### Entries shown:
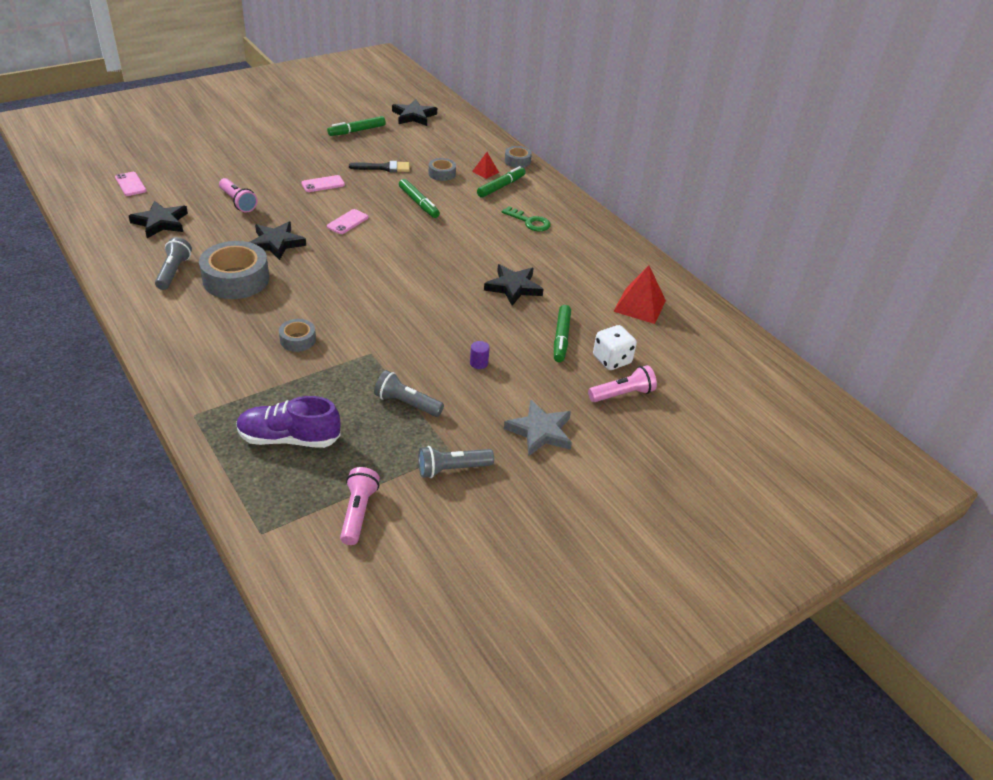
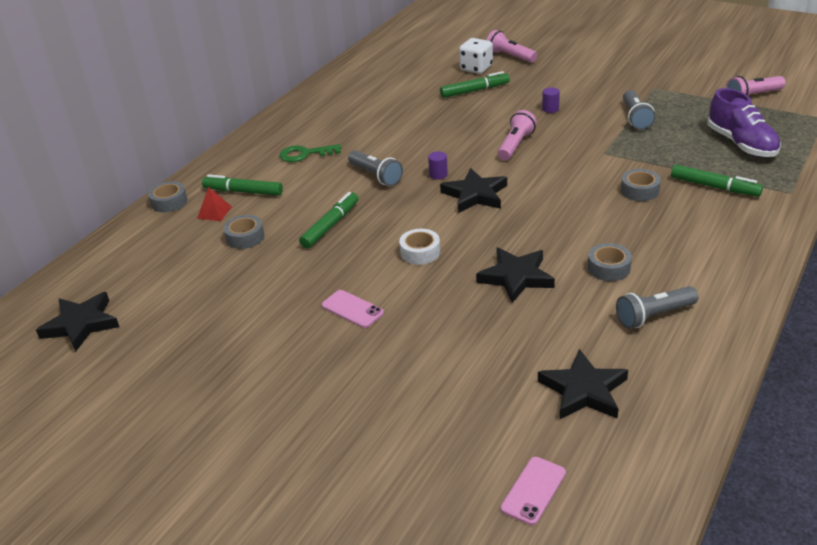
camera: 110 degrees left, 5 degrees down
(236, 279) = (608, 268): grey tape -> grey tape, size x0.51
(238, 202) = (466, 353): pink flashlight -> pink flashlight (515, 145)
(347, 222) = (420, 252): pink phone -> white tape
(357, 131) = (170, 353): green marker -> green marker (714, 187)
(384, 168) = (265, 283): black brush -> none
(433, 263) = (438, 175): none -> purple cylinder
(452, 469) = (668, 83): grey flashlight -> grey flashlight (376, 176)
(513, 287) = (429, 127): black star -> black star (475, 195)
(530, 222) = (305, 154): green key -> green key turned 105 degrees counterclockwise
(540, 431) = (588, 69): grey star -> none
(639, 305) = (391, 76): red pyramid -> none

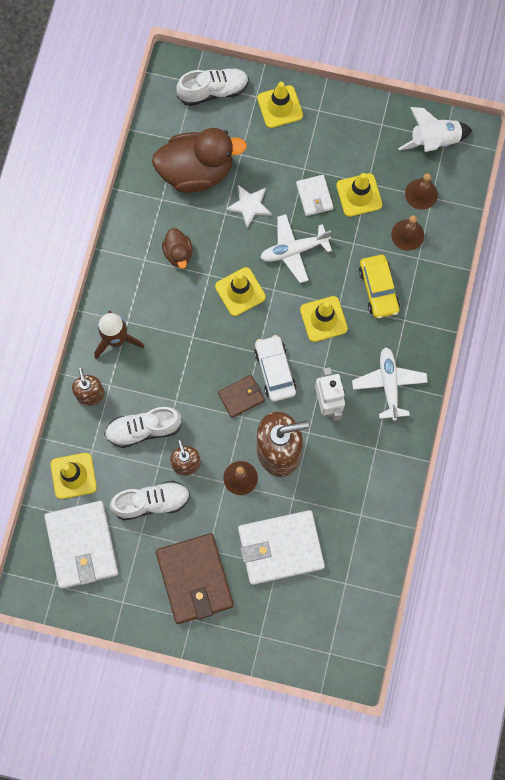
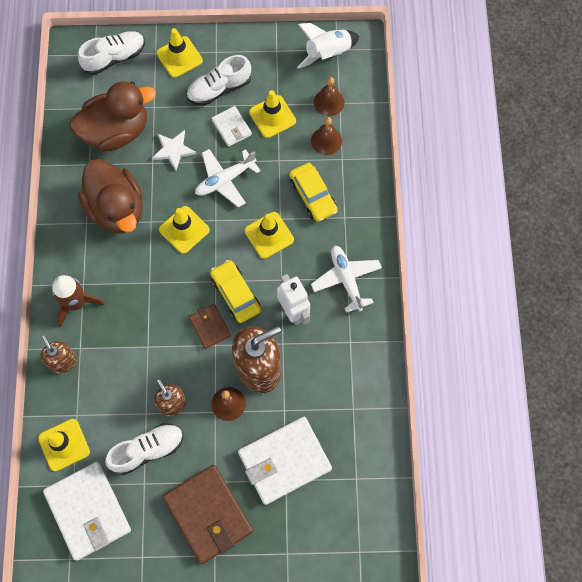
camera: 15 degrees left, 5 degrees down
(144, 429) = (123, 382): white shoe -> white shoe (219, 89)
(178, 253) = (117, 209): brown duck -> brown duck, size x2.07
(241, 397) = (210, 327): brown wallet -> brown wallet turned 75 degrees counterclockwise
(275, 371) = (235, 294): white car -> yellow car

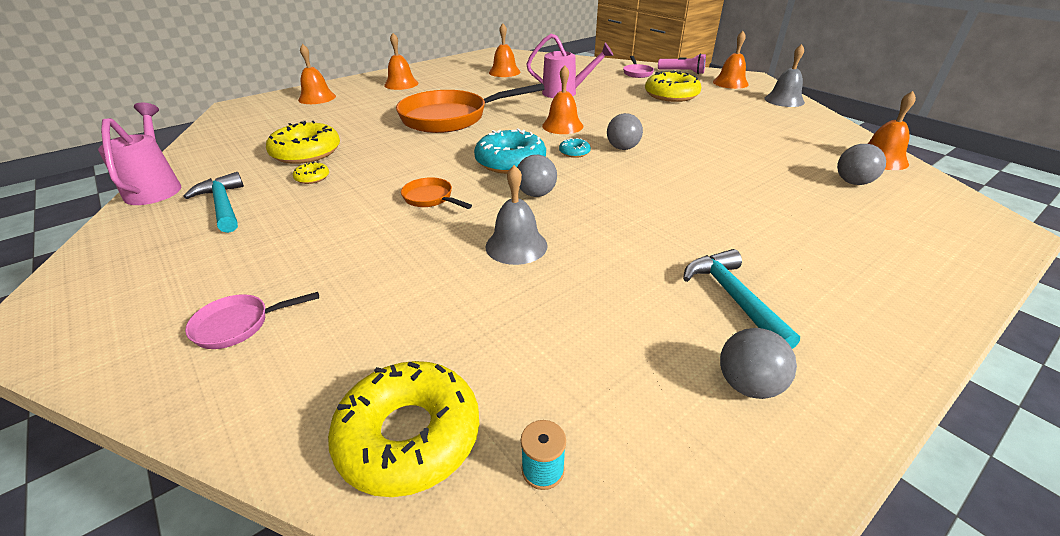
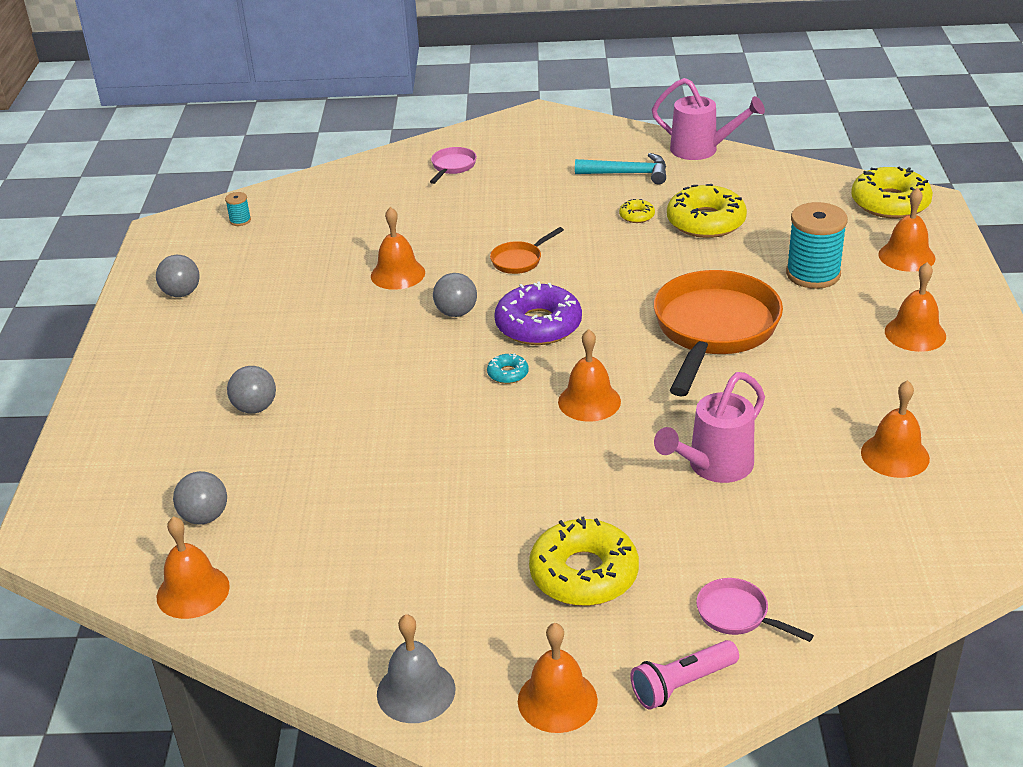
camera: 130 degrees right, 0 degrees up
(359, 111) = (813, 274): none -> turquoise spool
(409, 436) = (305, 196): yellow donut -> yellow donut (890, 203)
(430, 198) = (519, 260): orange pan -> orange pan turned 150 degrees clockwise
(510, 161) = (538, 325): turquoise donut -> purple donut
(516, 245) = (398, 274): grey bell -> orange bell
(622, 148) = (475, 411): grey ball -> grey ball (255, 408)
(733, 297) = (225, 330): turquoise hammer -> none

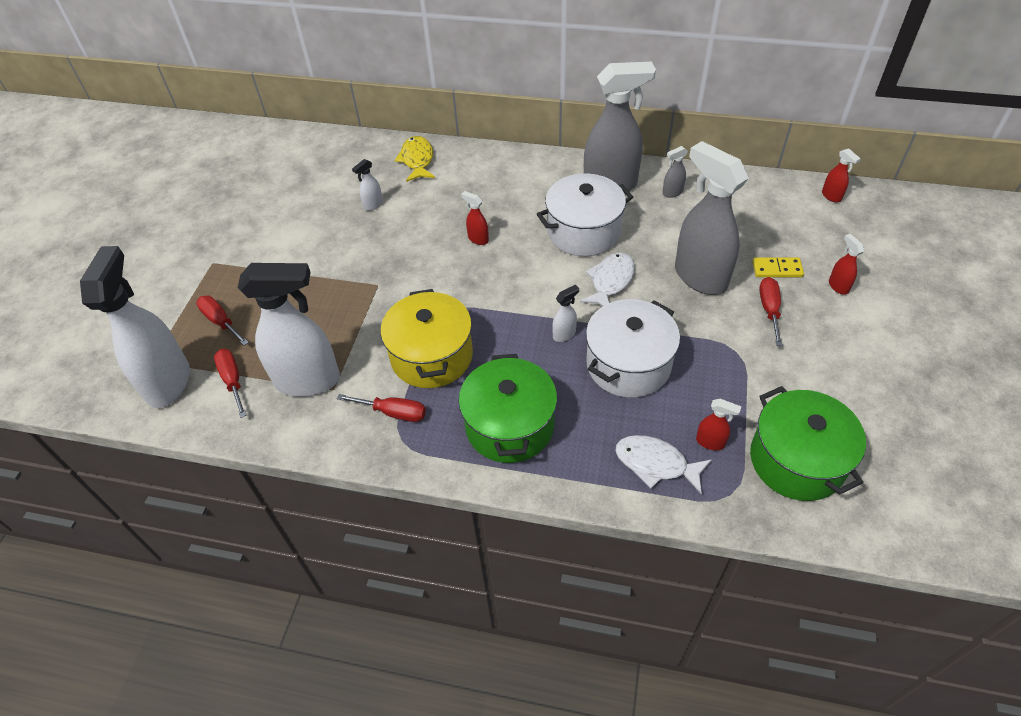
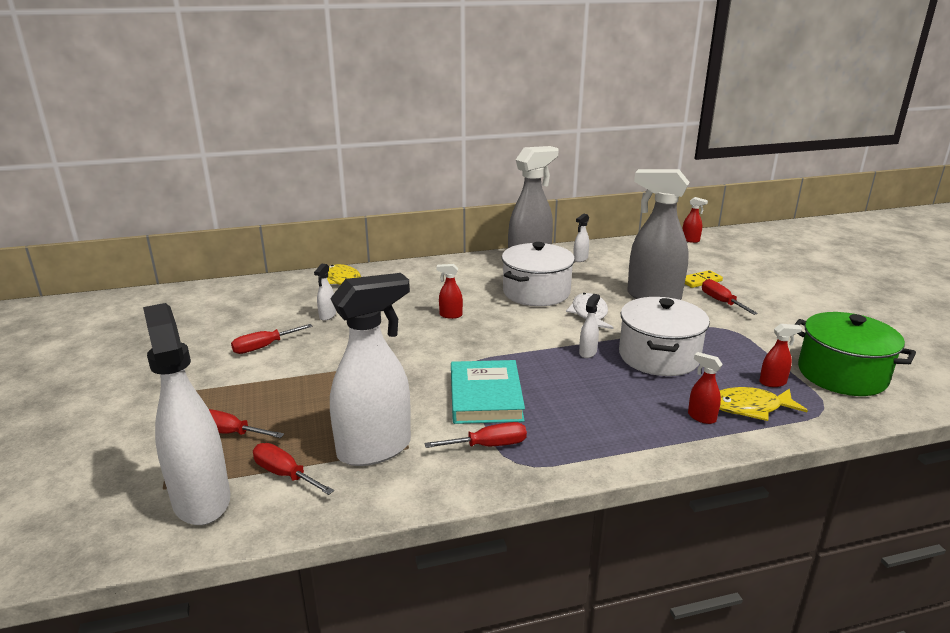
camera: 30 degrees left, 25 degrees down
(300, 229) = (263, 347): none -> red screwdriver
(431, 356) = (485, 397): yellow pot -> turquoise book
(510, 426) = (607, 421): green pot -> none
(656, 464) = (750, 408): white fish -> yellow fish
(672, 192) = (580, 259): grey spray bottle -> white spray bottle
(838, 286) = (750, 280): red spray bottle -> red spray bottle (701, 417)

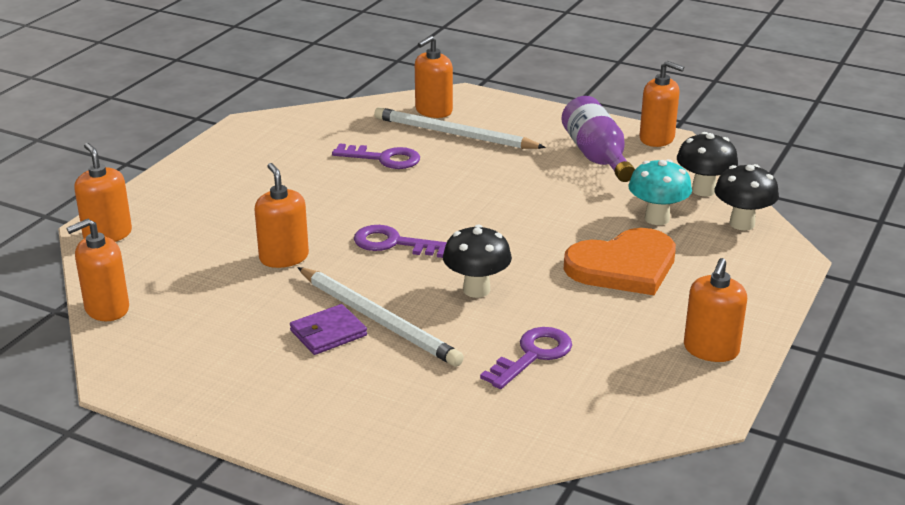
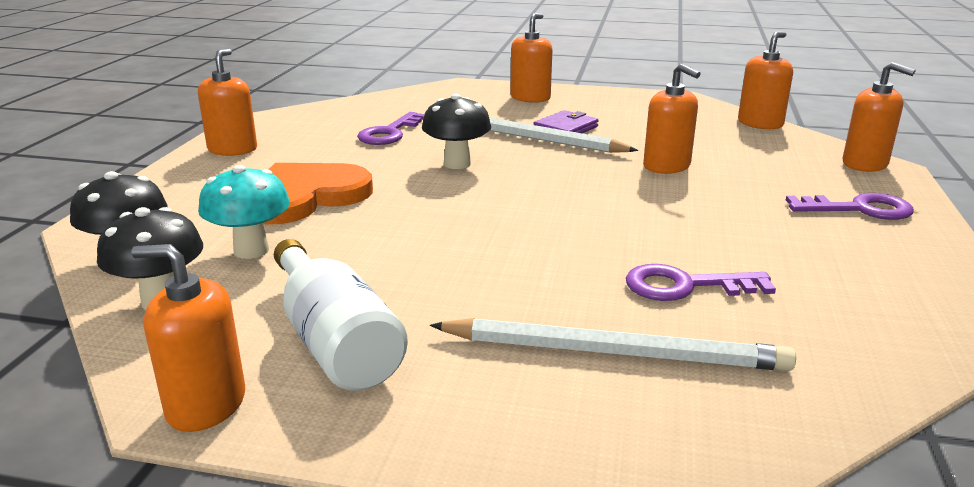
camera: 165 degrees right, 5 degrees down
(393, 243) = (569, 189): purple key -> purple key (859, 209)
(433, 111) = (702, 409): orange soap dispenser -> orange soap dispenser (530, 98)
(597, 156) = (335, 341): purple bottle -> white bottle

### Assigned task:
Every line of the entries above that holds "star" should be copied out.

### Solved problem:
(513, 287) = (429, 127): black star -> black star (475, 195)
(540, 431) = (588, 69): grey star -> none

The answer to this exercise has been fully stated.